**DIRECTIONS FOR THIS TASK:** A line below contains "purple brick A5:C5", and a later one contains "pink brick H2 level 1 -> tan brick H2 level 1". Repeat both, with every line between them, exactly.

━━━━━━━━━━━━━━━━

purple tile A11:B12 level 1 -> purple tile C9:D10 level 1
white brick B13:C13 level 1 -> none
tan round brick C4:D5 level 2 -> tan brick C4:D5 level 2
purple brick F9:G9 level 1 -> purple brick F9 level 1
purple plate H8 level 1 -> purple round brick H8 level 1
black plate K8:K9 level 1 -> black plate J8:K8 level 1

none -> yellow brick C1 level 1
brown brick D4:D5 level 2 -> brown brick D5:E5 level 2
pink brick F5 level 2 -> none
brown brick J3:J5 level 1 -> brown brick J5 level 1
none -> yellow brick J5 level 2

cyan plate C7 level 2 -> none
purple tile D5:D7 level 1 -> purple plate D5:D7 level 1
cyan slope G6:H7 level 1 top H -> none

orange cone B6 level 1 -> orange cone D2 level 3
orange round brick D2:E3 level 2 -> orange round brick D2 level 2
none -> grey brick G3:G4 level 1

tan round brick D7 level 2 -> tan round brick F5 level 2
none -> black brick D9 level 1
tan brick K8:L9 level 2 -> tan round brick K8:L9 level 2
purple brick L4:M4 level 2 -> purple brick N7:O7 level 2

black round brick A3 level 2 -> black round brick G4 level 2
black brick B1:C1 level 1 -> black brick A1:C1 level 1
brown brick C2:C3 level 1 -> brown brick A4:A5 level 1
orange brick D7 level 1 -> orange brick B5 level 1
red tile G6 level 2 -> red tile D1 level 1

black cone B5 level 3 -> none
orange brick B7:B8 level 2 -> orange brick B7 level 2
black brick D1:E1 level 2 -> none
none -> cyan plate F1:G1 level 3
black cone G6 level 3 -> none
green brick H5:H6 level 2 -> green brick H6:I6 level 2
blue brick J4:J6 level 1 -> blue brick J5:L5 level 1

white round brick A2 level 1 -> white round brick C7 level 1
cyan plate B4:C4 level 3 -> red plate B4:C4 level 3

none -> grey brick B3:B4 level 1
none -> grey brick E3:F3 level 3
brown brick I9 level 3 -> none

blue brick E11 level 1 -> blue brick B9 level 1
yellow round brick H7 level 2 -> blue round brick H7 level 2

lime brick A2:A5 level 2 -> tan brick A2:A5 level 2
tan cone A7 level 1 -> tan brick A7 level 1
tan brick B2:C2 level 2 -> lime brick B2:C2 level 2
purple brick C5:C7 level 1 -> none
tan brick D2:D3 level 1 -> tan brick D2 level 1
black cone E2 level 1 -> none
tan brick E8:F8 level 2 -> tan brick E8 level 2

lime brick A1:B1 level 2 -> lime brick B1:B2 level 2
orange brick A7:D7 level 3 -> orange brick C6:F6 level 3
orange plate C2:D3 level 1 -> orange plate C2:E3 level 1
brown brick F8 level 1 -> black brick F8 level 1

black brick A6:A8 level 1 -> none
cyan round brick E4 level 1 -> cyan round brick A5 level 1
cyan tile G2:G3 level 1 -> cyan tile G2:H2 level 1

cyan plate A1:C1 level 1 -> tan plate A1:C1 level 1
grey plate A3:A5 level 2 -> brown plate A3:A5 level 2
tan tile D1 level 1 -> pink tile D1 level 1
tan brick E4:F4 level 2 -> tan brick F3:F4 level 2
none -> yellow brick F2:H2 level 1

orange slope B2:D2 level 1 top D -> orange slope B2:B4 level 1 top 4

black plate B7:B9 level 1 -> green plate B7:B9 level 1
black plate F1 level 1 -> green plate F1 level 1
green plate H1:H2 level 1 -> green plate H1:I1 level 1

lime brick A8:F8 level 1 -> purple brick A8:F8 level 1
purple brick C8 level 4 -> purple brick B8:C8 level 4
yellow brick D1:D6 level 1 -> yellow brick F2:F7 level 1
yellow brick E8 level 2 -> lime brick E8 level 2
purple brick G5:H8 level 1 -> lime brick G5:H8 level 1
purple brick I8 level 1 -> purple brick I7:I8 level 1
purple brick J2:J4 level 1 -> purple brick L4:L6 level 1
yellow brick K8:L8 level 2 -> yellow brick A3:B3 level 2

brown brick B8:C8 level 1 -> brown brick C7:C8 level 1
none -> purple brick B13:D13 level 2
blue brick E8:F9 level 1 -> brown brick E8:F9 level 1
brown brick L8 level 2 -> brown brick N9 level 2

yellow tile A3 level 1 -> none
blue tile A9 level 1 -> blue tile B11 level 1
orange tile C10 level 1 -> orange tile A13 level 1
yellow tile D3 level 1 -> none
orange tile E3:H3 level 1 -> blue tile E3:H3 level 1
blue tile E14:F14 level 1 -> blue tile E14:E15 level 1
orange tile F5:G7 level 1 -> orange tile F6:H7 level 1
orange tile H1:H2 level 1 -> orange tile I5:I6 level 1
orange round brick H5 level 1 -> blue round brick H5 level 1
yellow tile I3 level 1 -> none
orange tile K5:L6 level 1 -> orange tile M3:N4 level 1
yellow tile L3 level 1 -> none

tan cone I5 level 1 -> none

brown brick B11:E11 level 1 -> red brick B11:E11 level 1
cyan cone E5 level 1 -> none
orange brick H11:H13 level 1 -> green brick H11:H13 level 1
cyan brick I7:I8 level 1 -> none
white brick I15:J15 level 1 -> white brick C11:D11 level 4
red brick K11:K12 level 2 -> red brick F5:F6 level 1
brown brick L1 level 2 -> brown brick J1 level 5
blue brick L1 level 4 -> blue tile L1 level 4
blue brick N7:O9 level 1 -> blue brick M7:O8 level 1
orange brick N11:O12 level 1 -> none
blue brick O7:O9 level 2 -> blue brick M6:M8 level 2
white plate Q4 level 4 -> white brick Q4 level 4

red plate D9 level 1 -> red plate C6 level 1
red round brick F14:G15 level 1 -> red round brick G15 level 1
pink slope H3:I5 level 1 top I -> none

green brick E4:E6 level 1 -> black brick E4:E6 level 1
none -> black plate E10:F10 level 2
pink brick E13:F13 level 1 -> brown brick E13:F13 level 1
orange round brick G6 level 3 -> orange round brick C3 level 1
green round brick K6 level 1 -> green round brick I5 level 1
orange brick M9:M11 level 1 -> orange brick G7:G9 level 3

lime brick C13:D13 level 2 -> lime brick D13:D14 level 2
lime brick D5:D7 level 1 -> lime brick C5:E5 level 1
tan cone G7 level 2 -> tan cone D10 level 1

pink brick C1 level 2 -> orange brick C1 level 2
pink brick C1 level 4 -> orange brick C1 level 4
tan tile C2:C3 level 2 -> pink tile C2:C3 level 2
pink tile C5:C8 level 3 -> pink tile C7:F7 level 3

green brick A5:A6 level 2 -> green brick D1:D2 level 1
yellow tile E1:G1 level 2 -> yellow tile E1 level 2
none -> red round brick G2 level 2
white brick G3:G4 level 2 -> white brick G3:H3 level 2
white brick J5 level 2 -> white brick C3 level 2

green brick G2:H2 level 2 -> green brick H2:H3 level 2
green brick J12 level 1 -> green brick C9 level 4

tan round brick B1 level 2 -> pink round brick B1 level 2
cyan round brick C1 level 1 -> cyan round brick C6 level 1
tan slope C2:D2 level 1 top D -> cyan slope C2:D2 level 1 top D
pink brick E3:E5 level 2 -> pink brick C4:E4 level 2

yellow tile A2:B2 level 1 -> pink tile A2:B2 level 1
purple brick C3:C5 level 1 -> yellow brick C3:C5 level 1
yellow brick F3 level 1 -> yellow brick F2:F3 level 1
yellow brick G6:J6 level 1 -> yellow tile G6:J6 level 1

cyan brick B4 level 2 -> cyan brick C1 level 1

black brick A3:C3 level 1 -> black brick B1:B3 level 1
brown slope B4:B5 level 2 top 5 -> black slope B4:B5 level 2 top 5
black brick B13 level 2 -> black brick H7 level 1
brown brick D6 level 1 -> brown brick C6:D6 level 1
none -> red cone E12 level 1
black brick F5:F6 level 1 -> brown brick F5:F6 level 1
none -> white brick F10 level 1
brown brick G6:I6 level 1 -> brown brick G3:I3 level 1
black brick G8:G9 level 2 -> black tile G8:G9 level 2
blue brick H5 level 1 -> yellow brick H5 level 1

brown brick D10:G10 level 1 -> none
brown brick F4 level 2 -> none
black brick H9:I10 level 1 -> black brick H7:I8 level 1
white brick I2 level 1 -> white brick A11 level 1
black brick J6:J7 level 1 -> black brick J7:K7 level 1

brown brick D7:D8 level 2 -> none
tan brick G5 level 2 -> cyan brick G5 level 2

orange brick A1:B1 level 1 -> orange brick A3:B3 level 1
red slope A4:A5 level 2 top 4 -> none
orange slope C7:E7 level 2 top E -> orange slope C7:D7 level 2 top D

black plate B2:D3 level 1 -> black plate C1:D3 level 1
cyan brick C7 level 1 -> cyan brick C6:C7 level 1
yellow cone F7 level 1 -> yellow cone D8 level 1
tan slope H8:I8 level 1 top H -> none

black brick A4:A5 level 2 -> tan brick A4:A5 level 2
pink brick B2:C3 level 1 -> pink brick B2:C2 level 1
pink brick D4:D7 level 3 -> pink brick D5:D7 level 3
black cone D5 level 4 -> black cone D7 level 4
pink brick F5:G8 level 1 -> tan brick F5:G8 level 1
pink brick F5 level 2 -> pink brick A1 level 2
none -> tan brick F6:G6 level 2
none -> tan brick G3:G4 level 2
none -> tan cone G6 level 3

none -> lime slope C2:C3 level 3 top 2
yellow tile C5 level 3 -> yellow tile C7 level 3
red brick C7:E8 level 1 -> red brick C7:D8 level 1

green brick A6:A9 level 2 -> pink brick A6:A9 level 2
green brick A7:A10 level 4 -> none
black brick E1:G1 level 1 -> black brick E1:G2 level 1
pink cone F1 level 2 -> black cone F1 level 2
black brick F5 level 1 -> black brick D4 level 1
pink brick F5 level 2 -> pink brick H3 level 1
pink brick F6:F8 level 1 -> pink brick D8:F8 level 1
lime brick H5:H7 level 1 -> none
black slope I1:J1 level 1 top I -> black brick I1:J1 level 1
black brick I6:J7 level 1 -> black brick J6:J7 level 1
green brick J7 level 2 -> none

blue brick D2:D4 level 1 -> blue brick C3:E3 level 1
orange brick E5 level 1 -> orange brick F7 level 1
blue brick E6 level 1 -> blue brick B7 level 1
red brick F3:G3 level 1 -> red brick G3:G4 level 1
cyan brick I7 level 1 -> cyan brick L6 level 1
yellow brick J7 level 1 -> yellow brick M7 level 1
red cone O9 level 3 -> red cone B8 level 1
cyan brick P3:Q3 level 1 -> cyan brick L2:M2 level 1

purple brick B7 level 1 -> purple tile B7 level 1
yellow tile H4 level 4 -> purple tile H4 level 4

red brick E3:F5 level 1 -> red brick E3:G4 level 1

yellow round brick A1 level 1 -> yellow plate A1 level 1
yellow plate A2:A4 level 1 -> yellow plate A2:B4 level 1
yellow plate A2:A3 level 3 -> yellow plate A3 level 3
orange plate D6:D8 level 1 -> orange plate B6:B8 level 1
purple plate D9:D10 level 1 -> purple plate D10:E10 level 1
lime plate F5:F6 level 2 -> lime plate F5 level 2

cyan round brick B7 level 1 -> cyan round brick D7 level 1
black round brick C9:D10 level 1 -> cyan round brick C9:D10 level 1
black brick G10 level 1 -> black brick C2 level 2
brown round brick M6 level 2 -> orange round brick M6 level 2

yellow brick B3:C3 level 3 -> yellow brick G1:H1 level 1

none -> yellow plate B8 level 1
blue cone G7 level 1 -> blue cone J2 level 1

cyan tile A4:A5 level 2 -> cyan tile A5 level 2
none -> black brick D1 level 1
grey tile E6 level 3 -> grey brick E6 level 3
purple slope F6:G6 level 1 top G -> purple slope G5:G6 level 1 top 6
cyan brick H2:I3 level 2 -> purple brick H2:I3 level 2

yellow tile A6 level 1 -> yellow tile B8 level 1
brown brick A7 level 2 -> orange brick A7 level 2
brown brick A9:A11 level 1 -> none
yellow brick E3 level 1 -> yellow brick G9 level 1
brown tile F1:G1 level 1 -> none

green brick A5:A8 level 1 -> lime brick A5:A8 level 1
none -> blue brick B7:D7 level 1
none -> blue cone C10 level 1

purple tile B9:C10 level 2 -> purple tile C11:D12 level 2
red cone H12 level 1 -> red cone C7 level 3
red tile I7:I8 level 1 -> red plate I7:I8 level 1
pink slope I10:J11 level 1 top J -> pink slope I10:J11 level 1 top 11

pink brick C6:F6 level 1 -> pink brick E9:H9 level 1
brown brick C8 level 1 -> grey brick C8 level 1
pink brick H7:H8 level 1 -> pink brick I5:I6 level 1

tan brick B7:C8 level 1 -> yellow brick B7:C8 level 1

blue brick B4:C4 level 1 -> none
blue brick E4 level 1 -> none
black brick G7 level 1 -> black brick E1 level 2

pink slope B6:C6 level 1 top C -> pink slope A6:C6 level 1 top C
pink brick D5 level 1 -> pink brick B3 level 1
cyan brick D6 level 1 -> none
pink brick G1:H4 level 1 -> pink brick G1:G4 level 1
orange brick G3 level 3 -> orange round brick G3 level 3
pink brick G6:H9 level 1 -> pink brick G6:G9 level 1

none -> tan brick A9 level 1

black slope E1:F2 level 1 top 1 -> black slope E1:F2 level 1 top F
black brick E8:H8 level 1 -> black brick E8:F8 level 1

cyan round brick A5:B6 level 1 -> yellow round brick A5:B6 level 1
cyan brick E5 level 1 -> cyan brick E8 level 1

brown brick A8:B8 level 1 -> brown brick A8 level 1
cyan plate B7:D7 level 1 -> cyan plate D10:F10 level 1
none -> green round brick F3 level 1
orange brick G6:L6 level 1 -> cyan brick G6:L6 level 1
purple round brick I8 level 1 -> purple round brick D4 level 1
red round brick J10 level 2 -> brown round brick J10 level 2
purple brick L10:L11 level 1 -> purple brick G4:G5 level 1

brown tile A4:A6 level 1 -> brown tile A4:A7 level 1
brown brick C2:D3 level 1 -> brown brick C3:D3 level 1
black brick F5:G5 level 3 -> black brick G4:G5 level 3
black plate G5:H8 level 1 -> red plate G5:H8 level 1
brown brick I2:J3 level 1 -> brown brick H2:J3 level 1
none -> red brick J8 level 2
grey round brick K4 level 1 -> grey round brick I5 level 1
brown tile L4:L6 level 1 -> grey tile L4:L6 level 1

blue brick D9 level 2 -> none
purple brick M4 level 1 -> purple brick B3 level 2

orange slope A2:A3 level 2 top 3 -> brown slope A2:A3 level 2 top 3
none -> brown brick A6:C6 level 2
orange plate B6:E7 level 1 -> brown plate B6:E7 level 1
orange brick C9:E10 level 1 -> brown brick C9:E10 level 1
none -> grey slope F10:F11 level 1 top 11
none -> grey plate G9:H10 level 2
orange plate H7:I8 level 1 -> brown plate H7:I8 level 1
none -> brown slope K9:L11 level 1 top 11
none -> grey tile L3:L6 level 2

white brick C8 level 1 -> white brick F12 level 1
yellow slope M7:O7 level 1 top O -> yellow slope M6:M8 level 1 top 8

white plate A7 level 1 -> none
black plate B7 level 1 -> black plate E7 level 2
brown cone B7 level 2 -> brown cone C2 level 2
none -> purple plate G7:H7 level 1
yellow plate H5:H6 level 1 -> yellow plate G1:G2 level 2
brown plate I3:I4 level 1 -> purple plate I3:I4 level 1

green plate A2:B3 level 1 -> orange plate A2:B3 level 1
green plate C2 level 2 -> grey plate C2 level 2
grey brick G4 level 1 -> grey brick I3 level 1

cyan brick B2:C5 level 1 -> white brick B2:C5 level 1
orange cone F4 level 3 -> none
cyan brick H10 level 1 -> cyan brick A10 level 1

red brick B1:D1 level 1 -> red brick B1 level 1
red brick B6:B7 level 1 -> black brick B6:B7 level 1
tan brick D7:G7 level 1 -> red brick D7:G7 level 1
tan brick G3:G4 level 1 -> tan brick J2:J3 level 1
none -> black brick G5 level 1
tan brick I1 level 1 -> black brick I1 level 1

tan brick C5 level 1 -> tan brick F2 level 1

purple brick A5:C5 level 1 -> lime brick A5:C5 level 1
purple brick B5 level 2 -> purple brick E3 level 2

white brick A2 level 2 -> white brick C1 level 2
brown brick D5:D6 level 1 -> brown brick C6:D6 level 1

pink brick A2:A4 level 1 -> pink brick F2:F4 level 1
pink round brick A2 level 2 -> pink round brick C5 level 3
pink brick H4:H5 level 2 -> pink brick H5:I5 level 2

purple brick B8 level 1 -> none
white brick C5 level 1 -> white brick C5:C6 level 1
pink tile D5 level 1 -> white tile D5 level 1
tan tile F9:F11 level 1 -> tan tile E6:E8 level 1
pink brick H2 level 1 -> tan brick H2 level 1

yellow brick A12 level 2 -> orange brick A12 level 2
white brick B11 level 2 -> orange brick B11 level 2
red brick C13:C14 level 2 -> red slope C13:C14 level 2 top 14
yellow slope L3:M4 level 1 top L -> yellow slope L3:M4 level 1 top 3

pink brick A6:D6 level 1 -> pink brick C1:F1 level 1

━━━━━━━━━━━━━━━━

**TASK RESULT:**
purple brick A5:C5 level 1 -> lime brick A5:C5 level 1
purple brick B5 level 2 -> purple brick E3 level 2

white brick A2 level 2 -> white brick C1 level 2
brown brick D5:D6 level 1 -> brown brick C6:D6 level 1

pink brick A2:A4 level 1 -> pink brick F2:F4 level 1
pink round brick A2 level 2 -> pink round brick C5 level 3
pink brick H4:H5 level 2 -> pink brick H5:I5 level 2

purple brick B8 level 1 -> none
white brick C5 level 1 -> white brick C5:C6 level 1
pink tile D5 level 1 -> white tile D5 level 1
tan tile F9:F11 level 1 -> tan tile E6:E8 level 1
pink brick H2 level 1 -> tan brick H2 level 1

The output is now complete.